* **What the task requires**:
Return all of the entries, keeping every word and mark as it is.

BEGIN Data for this task

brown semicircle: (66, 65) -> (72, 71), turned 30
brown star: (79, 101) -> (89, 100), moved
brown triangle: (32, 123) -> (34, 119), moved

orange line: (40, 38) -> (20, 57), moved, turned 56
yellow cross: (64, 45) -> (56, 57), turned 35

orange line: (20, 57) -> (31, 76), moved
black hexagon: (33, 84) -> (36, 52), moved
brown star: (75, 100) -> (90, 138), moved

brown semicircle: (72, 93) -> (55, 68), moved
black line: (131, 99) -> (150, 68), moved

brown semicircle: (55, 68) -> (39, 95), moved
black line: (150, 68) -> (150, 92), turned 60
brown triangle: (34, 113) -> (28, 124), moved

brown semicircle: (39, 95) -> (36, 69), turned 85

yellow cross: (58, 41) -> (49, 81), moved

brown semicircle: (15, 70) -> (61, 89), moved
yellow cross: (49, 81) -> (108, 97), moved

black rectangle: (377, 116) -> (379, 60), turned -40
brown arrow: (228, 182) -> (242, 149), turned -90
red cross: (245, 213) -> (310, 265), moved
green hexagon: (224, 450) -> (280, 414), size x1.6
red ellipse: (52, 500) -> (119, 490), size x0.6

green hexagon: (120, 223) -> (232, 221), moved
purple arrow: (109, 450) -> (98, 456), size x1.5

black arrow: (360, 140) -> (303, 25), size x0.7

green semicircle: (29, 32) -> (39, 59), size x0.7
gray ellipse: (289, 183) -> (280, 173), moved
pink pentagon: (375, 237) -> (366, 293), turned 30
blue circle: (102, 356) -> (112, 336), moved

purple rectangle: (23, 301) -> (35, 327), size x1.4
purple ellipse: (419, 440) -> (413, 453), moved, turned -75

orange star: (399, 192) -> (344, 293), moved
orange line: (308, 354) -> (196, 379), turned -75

END Data for this task

* **Written response**:
brown semicircle: (66, 65) -> (72, 71), turned 30
brown star: (79, 101) -> (89, 100), moved
brown triangle: (32, 123) -> (34, 119), moved

orange line: (40, 38) -> (20, 57), moved, turned 56
yellow cross: (64, 45) -> (56, 57), turned 35

orange line: (20, 57) -> (31, 76), moved
black hexagon: (33, 84) -> (36, 52), moved
brown star: (75, 100) -> (90, 138), moved

brown semicircle: (72, 93) -> (55, 68), moved
black line: (131, 99) -> (150, 68), moved

brown semicircle: (55, 68) -> (39, 95), moved
black line: (150, 68) -> (150, 92), turned 60
brown triangle: (34, 113) -> (28, 124), moved

brown semicircle: (39, 95) -> (36, 69), turned 85

yellow cross: (58, 41) -> (49, 81), moved

brown semicircle: (15, 70) -> (61, 89), moved
yellow cross: (49, 81) -> (108, 97), moved

black rectangle: (377, 116) -> (379, 60), turned -40
brown arrow: (228, 182) -> (242, 149), turned -90
red cross: (245, 213) -> (310, 265), moved
green hexagon: (224, 450) -> (280, 414), size x1.6
red ellipse: (52, 500) -> (119, 490), size x0.6

green hexagon: (120, 223) -> (232, 221), moved
purple arrow: (109, 450) -> (98, 456), size x1.5

black arrow: (360, 140) -> (303, 25), size x0.7

green semicircle: (29, 32) -> (39, 59), size x0.7
gray ellipse: (289, 183) -> (280, 173), moved
pink pentagon: (375, 237) -> (366, 293), turned 30
blue circle: (102, 356) -> (112, 336), moved

purple rectangle: (23, 301) -> (35, 327), size x1.4
purple ellipse: (419, 440) -> (413, 453), moved, turned -75

orange star: (399, 192) -> (344, 293), moved
orange line: (308, 354) -> (196, 379), turned -75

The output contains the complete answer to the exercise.